[Object matching data]
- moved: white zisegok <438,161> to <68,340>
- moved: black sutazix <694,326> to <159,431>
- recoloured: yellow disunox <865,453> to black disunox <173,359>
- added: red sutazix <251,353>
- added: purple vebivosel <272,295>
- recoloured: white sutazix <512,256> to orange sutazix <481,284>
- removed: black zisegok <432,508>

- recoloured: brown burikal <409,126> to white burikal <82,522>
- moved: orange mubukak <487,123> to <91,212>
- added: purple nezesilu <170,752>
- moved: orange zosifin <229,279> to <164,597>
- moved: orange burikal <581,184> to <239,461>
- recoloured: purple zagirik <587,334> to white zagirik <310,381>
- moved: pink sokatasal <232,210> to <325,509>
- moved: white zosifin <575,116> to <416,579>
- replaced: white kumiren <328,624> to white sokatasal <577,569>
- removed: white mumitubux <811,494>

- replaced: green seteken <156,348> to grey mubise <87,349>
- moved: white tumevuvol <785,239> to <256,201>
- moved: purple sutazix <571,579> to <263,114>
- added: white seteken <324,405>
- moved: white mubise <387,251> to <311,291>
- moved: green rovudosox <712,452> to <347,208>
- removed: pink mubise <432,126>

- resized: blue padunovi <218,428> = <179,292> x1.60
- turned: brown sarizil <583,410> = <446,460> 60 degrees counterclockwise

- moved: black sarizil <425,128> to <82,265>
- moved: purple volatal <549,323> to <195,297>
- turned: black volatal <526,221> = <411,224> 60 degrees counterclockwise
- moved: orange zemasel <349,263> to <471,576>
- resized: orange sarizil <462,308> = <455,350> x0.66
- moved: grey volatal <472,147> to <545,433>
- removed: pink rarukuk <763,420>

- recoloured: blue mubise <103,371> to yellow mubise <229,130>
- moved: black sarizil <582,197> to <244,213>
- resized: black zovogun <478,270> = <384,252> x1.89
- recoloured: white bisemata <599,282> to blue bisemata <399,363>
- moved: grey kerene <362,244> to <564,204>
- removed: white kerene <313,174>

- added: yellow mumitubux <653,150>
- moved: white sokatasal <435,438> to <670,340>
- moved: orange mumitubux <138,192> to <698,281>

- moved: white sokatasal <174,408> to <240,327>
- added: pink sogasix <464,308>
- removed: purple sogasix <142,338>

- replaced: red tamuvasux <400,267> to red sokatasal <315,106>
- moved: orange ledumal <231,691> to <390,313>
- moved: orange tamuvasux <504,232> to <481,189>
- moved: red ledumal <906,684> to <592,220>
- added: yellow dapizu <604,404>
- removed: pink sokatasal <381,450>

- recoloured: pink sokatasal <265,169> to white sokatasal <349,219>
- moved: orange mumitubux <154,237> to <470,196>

Problem description => When you reach the line with "- moved: black sutazix <694,326> to <159,431>" in the records above, start writing out lines exactly, and stop once the line with "- recoloured: white sutazix" has been written; include nothing else.

Result =>
- moved: black sutazix <694,326> to <159,431>
- recoloured: yellow disunox <865,453> to black disunox <173,359>
- added: red sutazix <251,353>
- added: purple vebivosel <272,295>
- recoloured: white sutazix <512,256> to orange sutazix <481,284>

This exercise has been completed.